Working data:
========================================
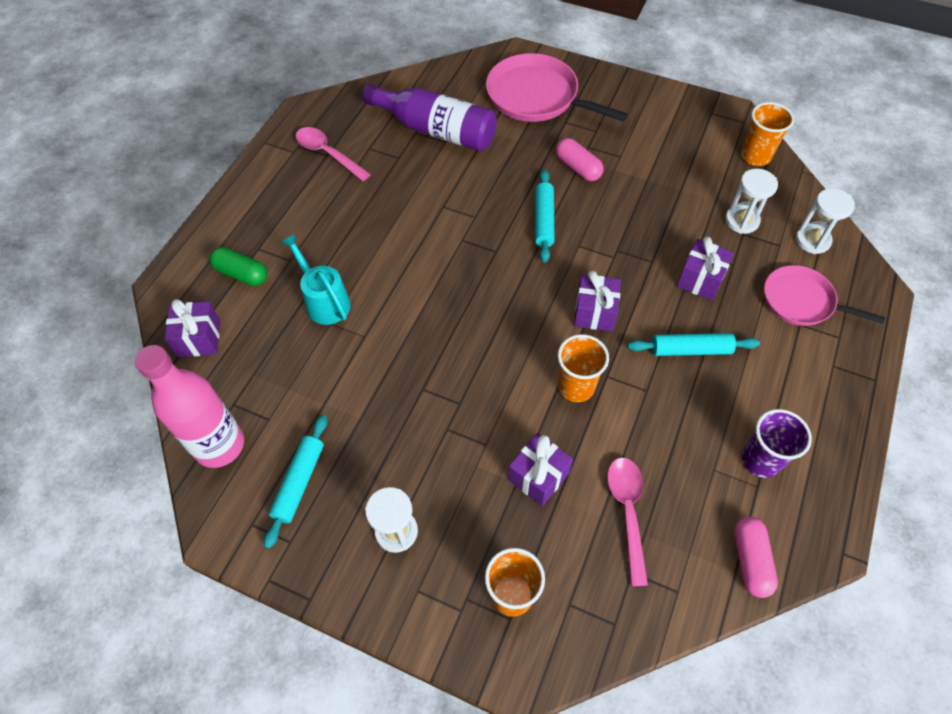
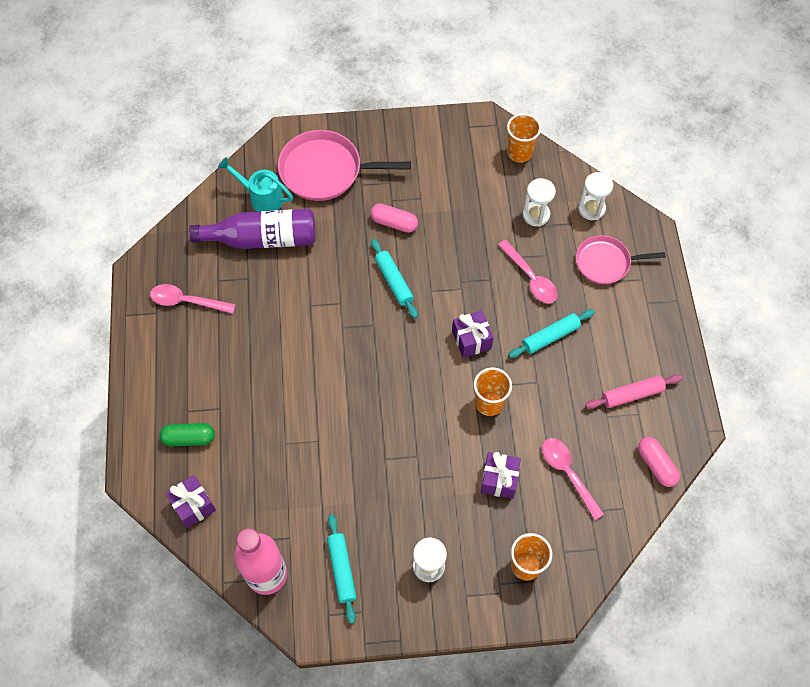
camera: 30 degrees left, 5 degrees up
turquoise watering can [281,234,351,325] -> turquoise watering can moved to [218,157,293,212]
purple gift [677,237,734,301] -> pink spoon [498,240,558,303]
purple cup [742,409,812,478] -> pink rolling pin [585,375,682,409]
========================================
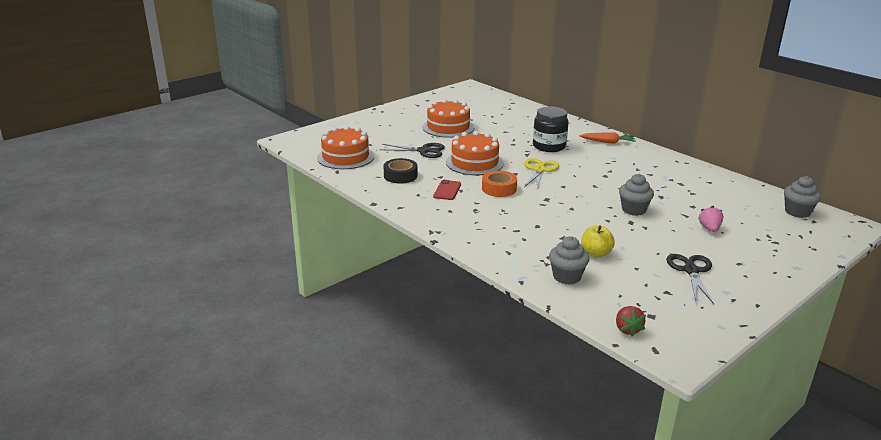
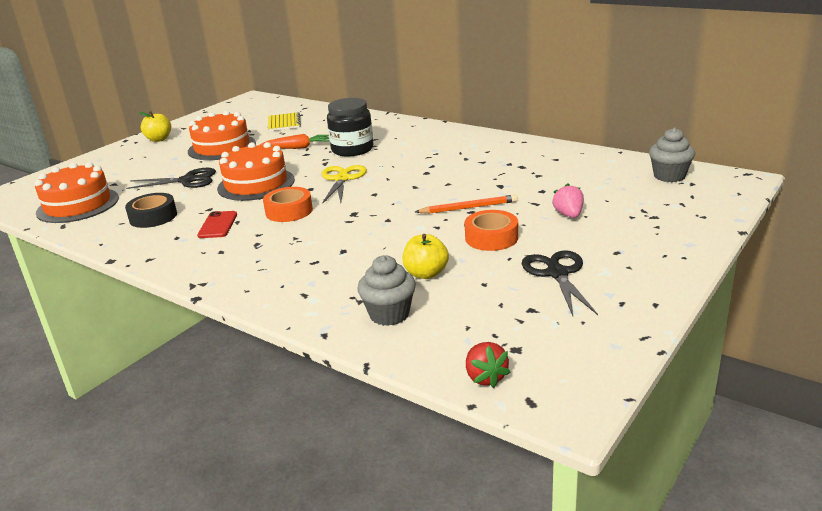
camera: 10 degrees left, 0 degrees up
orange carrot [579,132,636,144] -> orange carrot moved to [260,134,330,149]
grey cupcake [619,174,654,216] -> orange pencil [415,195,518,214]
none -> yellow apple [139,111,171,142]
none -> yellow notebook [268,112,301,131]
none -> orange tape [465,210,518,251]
========================================
Your objective: Give back precisely the lines above that start at the line containing "orange carrot [579,132,636,144]" and end at the line containing "none -> orange tape [465,210,518,251]", inclusive. No other lines belong in the output.

Worked solution:
orange carrot [579,132,636,144] -> orange carrot moved to [260,134,330,149]
grey cupcake [619,174,654,216] -> orange pencil [415,195,518,214]
none -> yellow apple [139,111,171,142]
none -> yellow notebook [268,112,301,131]
none -> orange tape [465,210,518,251]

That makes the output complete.